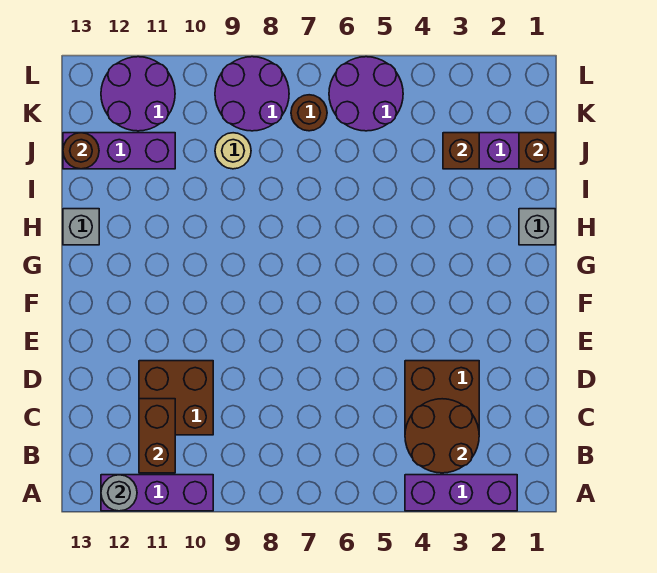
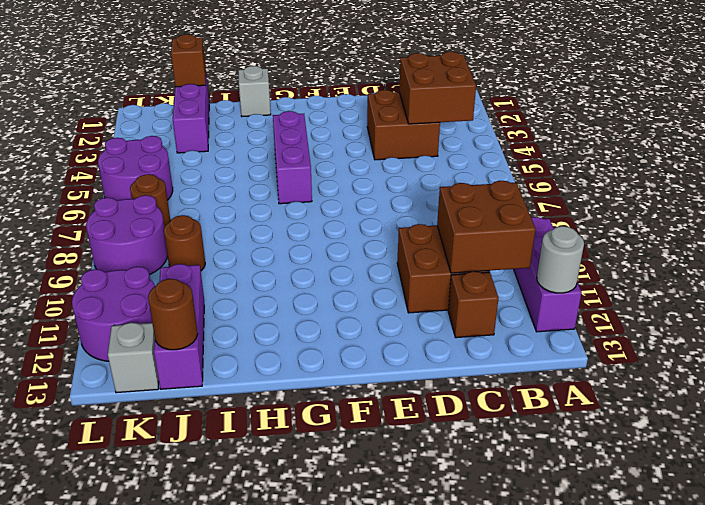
purple 1x3 brick [405,475,517,511] -> purple 1x3 brick moved to [273,111,312,204]
brown 2x2 round brick [405,399,479,473] -> brown 2x2 brick [399,52,476,124]
brown 1x2 brick [139,399,175,473] -> brown 2x2 brick [437,180,536,273]
grey 1x1 brick [63,209,99,245] -> grey 1x1 brick moved to [108,323,159,393]
brown 1x1 brick [443,133,479,169] -> brown 1x1 brick moved to [448,271,498,338]
tan 1x1 round brick [215,133,251,169] -> brown 1x1 round brick [164,215,205,271]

────────────────────

What the task requires >> Reproduce all of the records above exactly, but exclude the pictures.

Output >>
purple 1x3 brick [405,475,517,511] -> purple 1x3 brick moved to [273,111,312,204]
brown 2x2 round brick [405,399,479,473] -> brown 2x2 brick [399,52,476,124]
brown 1x2 brick [139,399,175,473] -> brown 2x2 brick [437,180,536,273]
grey 1x1 brick [63,209,99,245] -> grey 1x1 brick moved to [108,323,159,393]
brown 1x1 brick [443,133,479,169] -> brown 1x1 brick moved to [448,271,498,338]
tan 1x1 round brick [215,133,251,169] -> brown 1x1 round brick [164,215,205,271]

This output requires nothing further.